- _What you are asked to do_
The material below holds pictures; leave them out and reproduce exactly the lines from the one with "yellow 1x2 plate" through the one with "black 1x1 brick [545,433,642,583]", inclusive.

- _Input data_
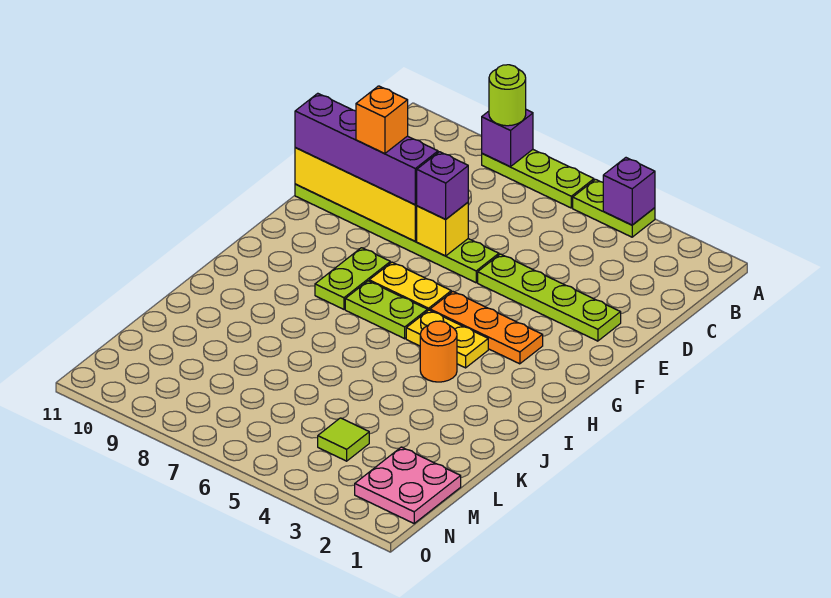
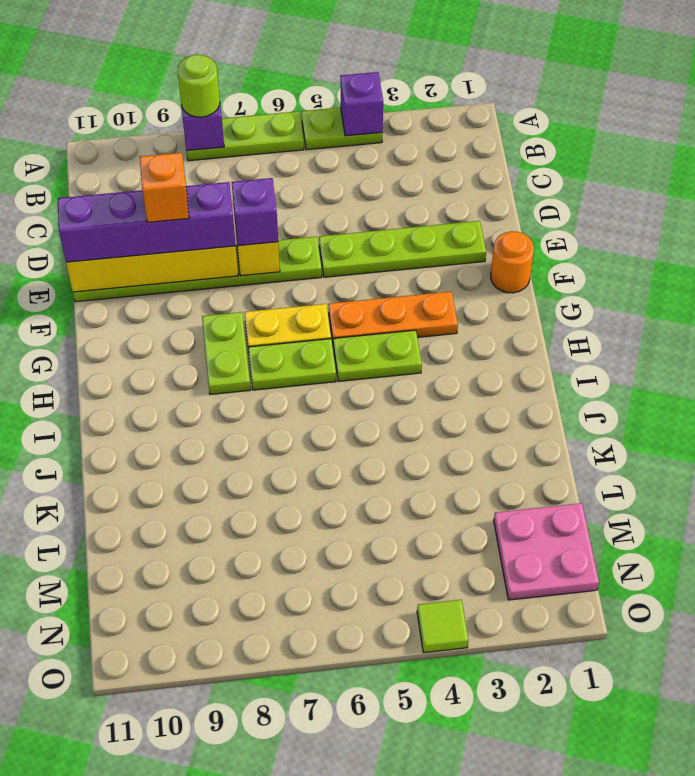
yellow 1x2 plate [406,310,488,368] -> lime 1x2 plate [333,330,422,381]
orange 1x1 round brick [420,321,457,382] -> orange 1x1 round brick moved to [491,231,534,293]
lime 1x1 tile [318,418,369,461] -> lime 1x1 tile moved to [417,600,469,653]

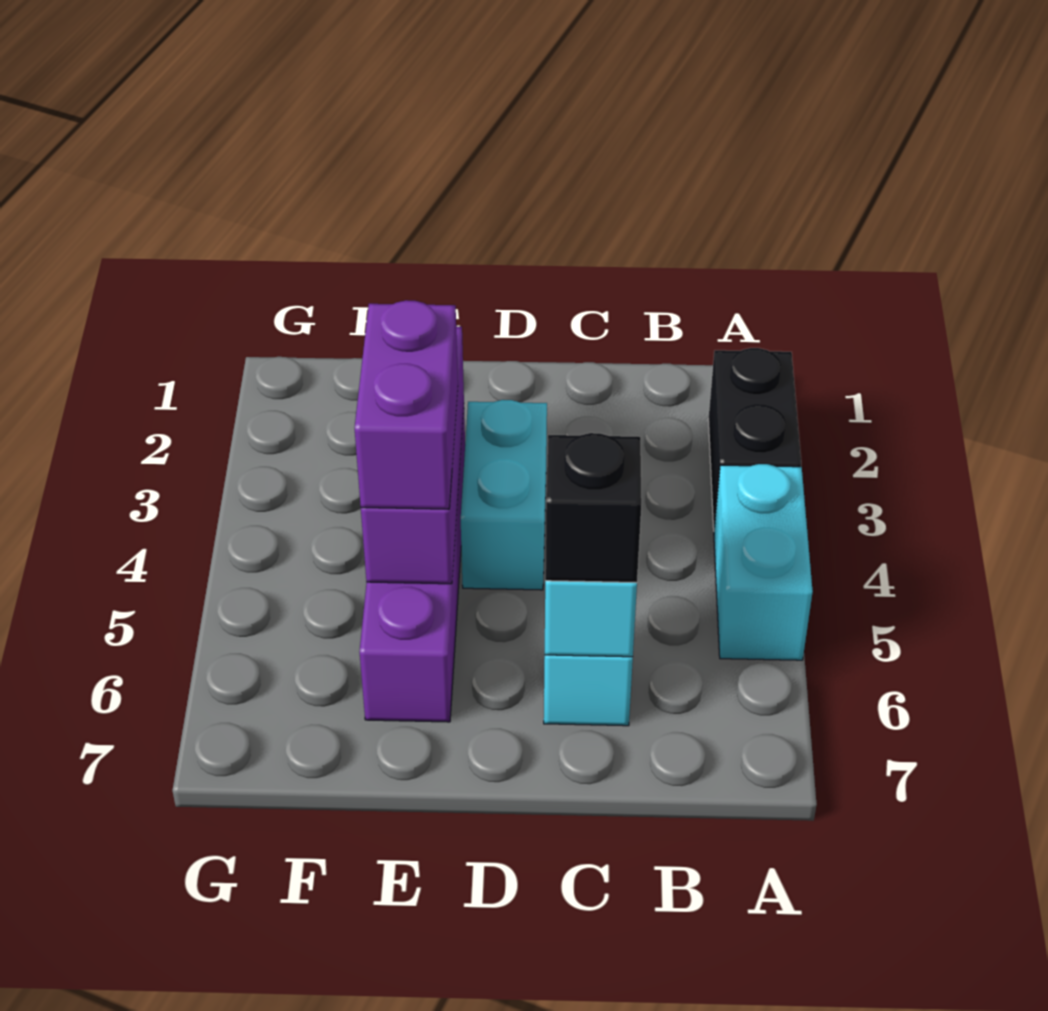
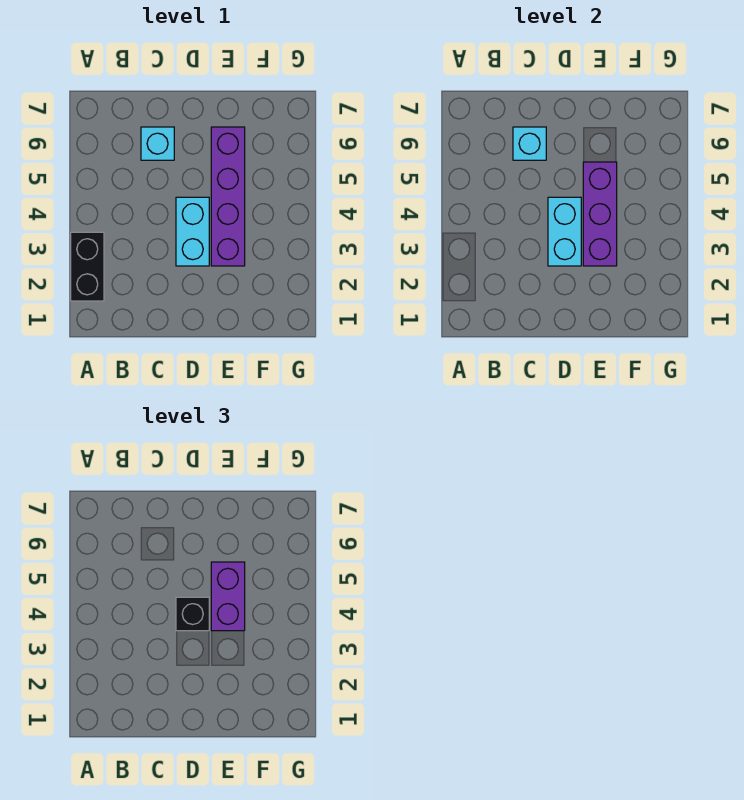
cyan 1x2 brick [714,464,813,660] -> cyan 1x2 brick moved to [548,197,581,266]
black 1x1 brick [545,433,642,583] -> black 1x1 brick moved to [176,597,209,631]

...

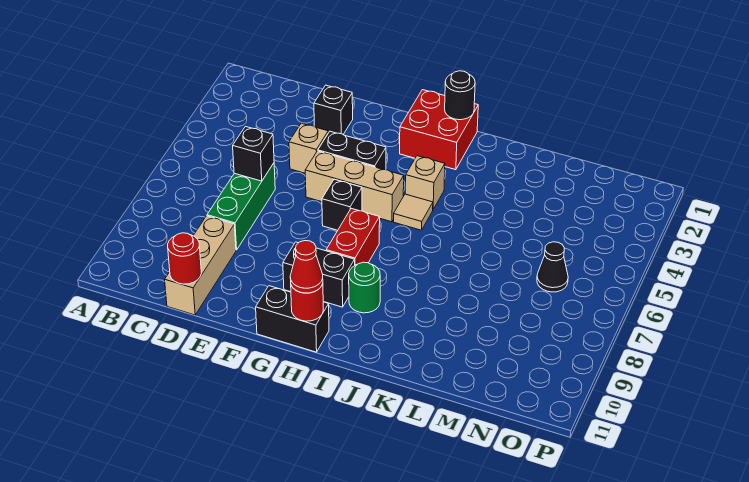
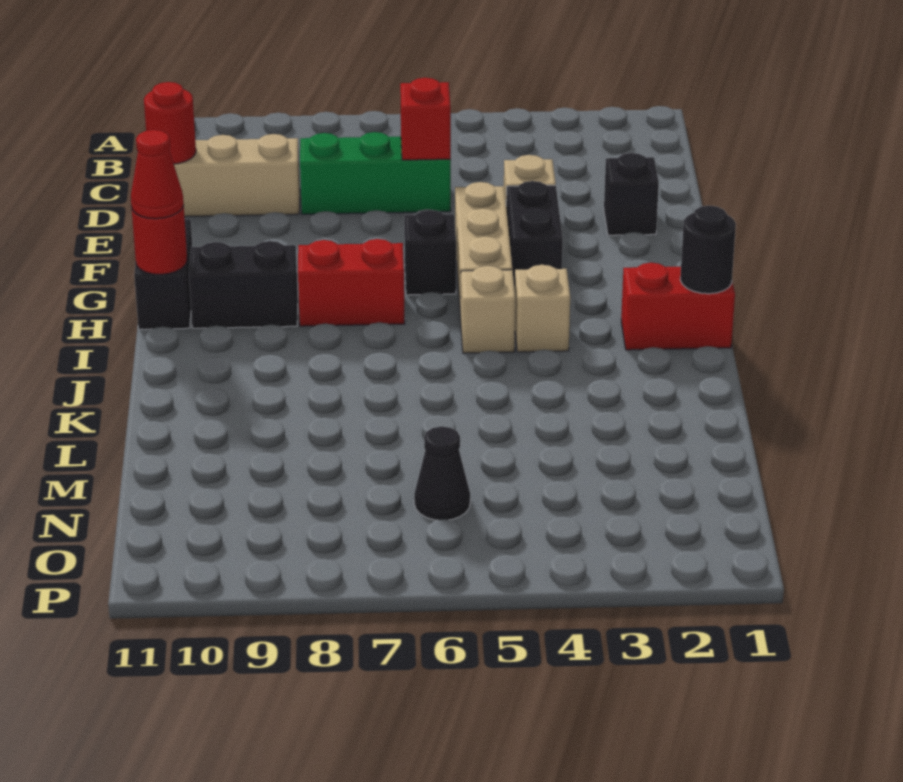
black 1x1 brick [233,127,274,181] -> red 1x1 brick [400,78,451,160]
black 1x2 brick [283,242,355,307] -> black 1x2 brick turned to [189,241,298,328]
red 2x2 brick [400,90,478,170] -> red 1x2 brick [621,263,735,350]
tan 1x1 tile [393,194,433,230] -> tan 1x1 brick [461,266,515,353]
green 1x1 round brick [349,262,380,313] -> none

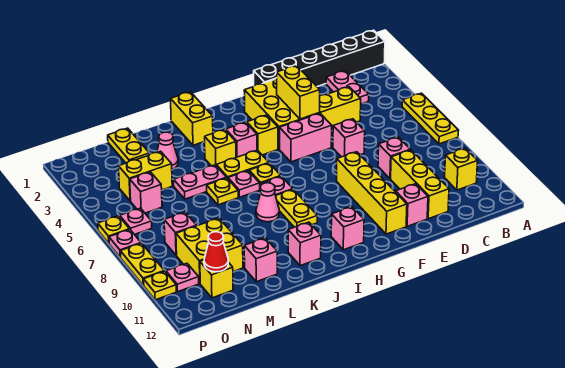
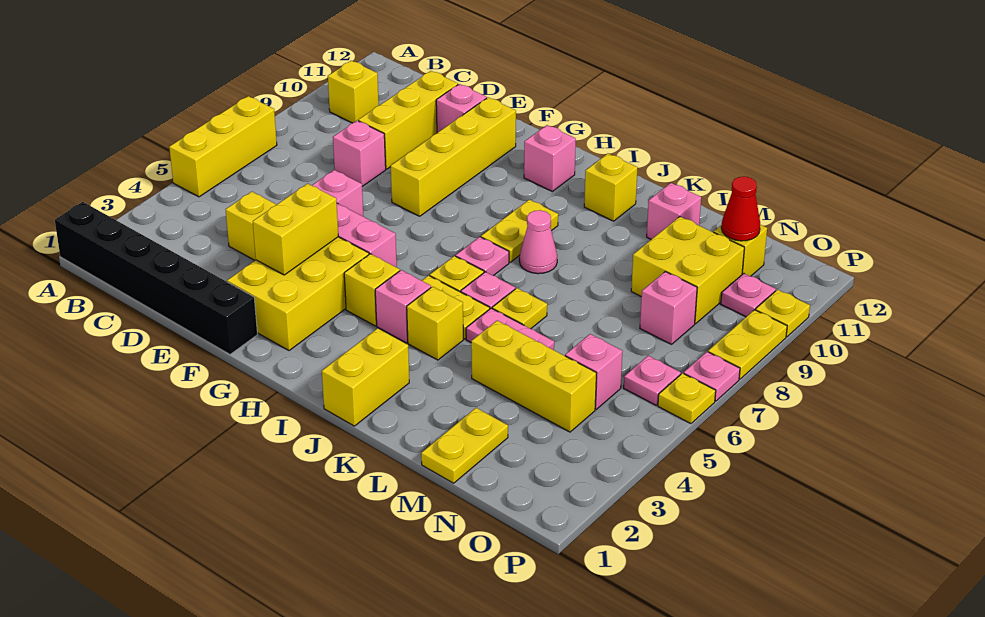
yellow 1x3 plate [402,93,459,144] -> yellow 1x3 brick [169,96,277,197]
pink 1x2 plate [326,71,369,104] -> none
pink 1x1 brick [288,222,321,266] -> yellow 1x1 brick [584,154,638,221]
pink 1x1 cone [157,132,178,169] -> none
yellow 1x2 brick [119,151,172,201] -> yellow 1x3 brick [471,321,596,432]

- _Answer_
yellow 1x2 plate [406,310,488,368] -> lime 1x2 plate [333,330,422,381]
orange 1x1 round brick [420,321,457,382] -> orange 1x1 round brick moved to [491,231,534,293]
lime 1x1 tile [318,418,369,461] -> lime 1x1 tile moved to [417,600,469,653]

cyan 1x2 brick [714,464,813,660] -> cyan 1x2 brick moved to [548,197,581,266]
black 1x1 brick [545,433,642,583] -> black 1x1 brick moved to [176,597,209,631]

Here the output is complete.